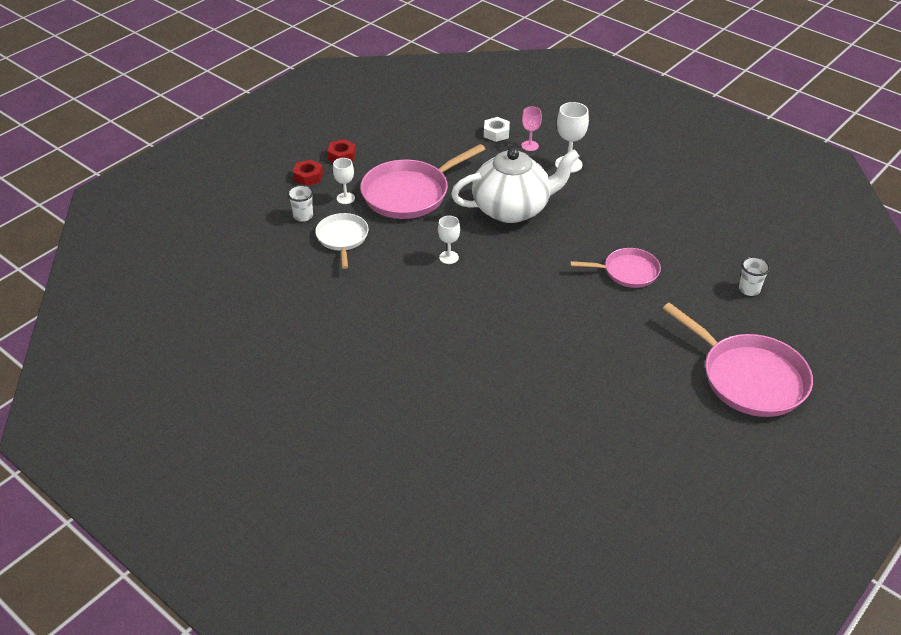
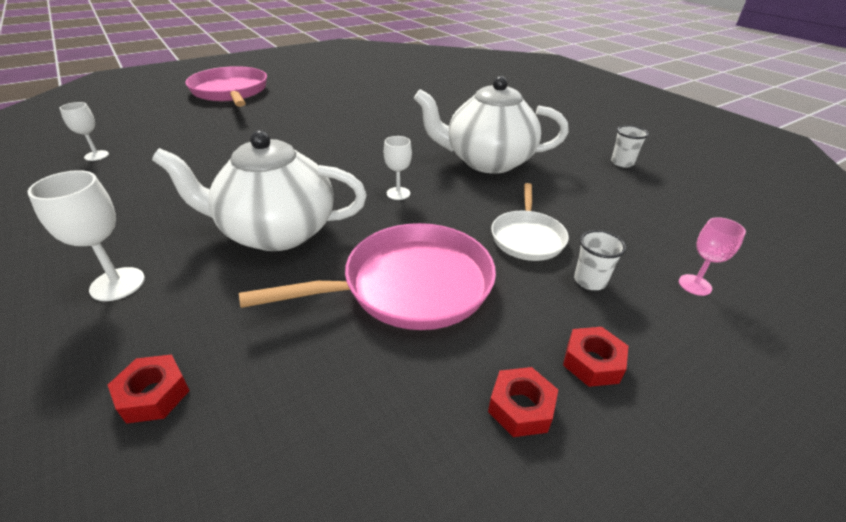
camera: 165 degrees left, 5 degrees down
white goblet [333,158,355,204] -> white goblet moved to [59,102,109,161]
white nut [484,117,510,142] -> red nut [108,355,190,424]
pink goblet [521,107,542,151] -> pink goblet moved to [679,217,746,296]
pink pan [570,248,661,288] -> none
white cup [739,256,770,296] -> white cup moved to [611,125,649,168]
none -> white teapot [414,76,569,173]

* * *

• Exercise description: Go through the entries above, and wherever a line holds the word "moved", copy that line.

• Result of the exercise:
white goblet [333,158,355,204] -> white goblet moved to [59,102,109,161]
pink goblet [521,107,542,151] -> pink goblet moved to [679,217,746,296]
white cup [739,256,770,296] -> white cup moved to [611,125,649,168]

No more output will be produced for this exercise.